**WHAT IS NEEDED**
Find every line in the rows below that contains the string "instrumentName", and copy each of those lines out in full.

==== RECORDS FOR THIS TASK ====

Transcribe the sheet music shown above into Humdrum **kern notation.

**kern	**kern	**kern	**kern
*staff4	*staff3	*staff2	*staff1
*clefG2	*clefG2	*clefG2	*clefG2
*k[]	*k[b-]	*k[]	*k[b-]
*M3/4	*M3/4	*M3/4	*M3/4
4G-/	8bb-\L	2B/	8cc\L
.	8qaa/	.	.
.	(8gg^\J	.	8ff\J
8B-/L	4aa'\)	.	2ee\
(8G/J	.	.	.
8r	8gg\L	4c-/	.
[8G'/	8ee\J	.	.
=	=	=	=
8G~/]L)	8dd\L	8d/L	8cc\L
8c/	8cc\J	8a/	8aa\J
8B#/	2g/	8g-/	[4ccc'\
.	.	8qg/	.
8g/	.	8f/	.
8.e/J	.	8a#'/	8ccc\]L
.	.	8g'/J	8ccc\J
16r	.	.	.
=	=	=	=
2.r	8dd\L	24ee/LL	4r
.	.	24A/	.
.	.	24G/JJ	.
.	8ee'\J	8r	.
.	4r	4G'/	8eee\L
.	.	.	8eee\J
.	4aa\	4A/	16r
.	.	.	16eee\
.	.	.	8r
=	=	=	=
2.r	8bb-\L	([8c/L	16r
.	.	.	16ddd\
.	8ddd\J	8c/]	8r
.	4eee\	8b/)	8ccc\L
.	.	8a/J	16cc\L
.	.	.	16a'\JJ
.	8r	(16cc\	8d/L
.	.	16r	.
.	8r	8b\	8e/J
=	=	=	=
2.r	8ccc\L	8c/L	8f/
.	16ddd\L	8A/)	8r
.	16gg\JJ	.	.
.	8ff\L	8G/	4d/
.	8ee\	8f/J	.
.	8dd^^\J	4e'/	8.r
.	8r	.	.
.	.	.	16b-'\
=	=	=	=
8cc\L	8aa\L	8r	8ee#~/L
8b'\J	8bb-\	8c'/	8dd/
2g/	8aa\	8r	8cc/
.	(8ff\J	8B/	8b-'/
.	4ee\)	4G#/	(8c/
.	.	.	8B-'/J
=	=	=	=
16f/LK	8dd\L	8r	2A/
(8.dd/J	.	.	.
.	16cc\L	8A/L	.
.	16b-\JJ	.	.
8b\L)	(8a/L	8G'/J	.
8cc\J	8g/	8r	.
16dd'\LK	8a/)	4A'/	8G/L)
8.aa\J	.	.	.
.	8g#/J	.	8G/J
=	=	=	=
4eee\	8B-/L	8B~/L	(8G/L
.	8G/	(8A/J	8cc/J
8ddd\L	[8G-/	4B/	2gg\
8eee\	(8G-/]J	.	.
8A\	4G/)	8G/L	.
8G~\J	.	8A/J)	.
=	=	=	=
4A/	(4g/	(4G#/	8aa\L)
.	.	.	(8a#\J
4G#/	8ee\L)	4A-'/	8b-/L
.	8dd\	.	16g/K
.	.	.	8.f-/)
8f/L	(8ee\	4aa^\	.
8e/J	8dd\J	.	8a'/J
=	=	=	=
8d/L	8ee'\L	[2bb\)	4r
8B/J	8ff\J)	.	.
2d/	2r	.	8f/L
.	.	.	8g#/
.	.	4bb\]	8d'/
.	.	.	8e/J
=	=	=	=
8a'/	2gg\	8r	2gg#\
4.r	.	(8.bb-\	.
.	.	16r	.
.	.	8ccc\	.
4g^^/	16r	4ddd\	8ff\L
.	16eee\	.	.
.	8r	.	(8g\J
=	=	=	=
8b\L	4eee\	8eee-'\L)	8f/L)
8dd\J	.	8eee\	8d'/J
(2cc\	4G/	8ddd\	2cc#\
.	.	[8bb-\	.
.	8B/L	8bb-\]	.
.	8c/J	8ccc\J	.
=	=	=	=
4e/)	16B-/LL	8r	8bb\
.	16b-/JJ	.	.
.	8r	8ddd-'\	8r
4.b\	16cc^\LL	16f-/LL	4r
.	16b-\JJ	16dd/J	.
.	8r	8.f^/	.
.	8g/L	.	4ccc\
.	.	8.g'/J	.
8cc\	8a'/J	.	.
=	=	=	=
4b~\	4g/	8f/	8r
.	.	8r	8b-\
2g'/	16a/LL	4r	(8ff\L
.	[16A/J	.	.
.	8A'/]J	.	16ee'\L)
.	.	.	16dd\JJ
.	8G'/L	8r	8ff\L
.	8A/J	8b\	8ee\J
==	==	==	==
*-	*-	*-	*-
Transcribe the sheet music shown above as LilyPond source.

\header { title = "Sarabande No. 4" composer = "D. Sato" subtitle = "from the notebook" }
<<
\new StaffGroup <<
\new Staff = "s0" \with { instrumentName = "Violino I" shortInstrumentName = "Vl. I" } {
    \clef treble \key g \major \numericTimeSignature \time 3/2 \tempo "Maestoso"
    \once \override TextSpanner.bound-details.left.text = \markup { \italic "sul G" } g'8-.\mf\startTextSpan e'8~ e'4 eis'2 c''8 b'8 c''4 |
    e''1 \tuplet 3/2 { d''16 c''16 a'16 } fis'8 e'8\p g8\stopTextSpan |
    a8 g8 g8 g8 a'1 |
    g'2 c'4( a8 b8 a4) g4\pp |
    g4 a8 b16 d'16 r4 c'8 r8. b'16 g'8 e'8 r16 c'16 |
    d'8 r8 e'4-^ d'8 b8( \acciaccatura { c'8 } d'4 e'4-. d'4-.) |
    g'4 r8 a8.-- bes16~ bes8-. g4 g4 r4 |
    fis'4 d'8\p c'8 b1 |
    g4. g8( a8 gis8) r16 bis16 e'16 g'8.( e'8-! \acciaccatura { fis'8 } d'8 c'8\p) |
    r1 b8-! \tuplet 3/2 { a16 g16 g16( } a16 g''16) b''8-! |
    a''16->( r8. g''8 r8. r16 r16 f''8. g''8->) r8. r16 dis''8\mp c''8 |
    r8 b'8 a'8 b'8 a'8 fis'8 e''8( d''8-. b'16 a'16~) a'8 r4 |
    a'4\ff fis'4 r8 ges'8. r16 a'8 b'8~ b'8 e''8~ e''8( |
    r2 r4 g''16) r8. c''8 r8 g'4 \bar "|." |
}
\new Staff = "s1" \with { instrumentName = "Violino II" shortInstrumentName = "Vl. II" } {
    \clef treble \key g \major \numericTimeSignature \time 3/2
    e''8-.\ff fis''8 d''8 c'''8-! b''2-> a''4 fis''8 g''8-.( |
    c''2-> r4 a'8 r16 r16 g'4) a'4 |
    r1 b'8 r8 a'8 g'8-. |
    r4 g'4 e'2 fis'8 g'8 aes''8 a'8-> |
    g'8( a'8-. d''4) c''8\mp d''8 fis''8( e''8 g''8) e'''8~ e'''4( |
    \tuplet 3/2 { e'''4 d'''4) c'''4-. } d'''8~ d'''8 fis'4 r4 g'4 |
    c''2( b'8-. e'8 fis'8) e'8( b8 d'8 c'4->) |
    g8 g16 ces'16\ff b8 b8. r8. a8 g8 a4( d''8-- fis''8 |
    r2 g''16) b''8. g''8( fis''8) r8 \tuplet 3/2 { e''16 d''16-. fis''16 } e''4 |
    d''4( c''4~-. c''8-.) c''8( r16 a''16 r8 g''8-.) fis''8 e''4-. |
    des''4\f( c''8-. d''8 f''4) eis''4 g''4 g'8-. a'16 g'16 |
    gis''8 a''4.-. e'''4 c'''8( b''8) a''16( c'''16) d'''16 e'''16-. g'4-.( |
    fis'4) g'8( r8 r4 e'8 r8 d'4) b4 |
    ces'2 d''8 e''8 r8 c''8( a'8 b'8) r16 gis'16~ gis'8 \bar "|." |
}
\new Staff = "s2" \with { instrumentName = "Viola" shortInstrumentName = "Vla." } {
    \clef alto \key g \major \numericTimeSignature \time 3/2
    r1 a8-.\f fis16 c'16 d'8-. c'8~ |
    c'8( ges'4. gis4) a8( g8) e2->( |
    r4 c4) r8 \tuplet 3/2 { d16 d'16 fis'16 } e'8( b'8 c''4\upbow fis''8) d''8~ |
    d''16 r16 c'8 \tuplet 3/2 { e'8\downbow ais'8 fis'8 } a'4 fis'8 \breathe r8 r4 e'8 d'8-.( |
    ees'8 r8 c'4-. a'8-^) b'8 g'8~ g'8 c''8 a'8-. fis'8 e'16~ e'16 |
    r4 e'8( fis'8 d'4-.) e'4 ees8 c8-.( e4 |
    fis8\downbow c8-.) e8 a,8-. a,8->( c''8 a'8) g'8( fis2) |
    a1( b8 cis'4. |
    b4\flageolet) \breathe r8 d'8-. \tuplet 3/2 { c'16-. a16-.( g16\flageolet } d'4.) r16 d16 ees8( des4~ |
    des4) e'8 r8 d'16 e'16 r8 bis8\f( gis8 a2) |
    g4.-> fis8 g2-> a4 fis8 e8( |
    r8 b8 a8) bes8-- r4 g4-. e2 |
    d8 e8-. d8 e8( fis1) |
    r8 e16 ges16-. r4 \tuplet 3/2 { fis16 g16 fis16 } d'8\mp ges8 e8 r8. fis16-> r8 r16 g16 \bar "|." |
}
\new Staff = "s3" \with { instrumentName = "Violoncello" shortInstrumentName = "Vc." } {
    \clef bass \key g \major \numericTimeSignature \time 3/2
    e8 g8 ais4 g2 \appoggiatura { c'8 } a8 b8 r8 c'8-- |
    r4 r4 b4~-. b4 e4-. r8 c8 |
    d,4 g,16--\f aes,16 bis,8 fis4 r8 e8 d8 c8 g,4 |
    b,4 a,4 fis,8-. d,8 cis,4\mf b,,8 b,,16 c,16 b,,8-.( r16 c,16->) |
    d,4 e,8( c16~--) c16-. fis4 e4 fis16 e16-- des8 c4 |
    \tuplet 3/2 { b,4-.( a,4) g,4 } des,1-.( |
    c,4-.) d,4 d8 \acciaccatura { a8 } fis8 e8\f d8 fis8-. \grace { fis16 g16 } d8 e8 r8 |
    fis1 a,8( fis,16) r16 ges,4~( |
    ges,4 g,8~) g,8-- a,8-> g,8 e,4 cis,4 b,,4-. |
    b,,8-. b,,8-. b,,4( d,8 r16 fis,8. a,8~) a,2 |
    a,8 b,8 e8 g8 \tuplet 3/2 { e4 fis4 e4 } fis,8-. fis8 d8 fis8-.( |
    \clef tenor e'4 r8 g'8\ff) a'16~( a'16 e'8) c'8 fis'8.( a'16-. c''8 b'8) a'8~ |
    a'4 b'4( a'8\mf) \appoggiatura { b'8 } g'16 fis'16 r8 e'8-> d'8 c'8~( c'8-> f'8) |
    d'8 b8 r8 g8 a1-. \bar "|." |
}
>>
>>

====

**WRITTEN REPLY**
\new Staff = "s0" \with { instrumentName = "Violino I" shortInstrumentName = "Vl. I" } {
\new Staff = "s1" \with { instrumentName = "Violino II" shortInstrumentName = "Vl. II" } {
\new Staff = "s2" \with { instrumentName = "Viola" shortInstrumentName = "Vla." } {
\new Staff = "s3" \with { instrumentName = "Violoncello" shortInstrumentName = "Vc." } {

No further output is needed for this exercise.